Data for processing:

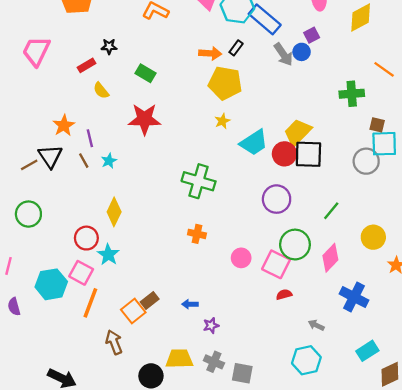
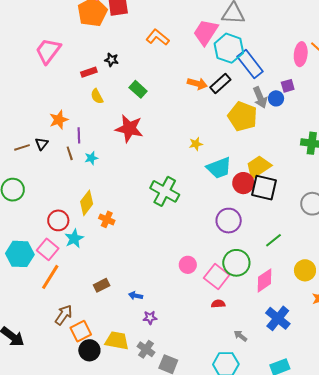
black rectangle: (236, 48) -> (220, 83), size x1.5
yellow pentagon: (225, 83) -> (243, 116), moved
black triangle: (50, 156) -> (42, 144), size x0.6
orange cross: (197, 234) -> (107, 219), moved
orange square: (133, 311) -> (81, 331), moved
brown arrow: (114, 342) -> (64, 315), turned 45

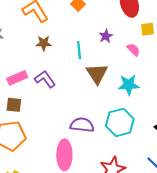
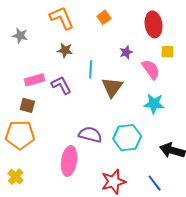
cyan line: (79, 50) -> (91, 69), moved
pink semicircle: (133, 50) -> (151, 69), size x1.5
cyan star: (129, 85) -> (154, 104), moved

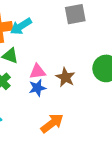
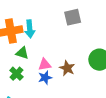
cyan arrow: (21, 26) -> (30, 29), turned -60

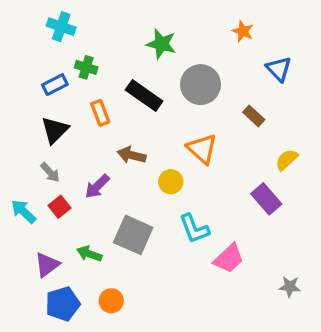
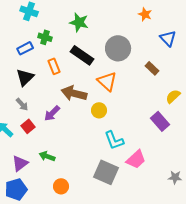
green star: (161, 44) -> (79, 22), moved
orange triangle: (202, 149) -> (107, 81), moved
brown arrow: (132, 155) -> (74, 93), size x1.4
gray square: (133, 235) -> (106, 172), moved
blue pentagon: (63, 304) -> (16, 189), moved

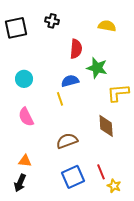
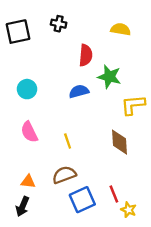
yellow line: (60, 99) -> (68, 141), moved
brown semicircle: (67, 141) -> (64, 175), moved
...
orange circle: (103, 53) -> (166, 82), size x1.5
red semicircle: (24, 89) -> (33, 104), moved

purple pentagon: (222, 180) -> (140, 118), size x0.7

Exercise prompt:
Pull out all lines containing the word "star" from the entries above.

Exercise solution:
cyan star: (129, 85) -> (154, 104), moved
green star: (161, 44) -> (79, 22), moved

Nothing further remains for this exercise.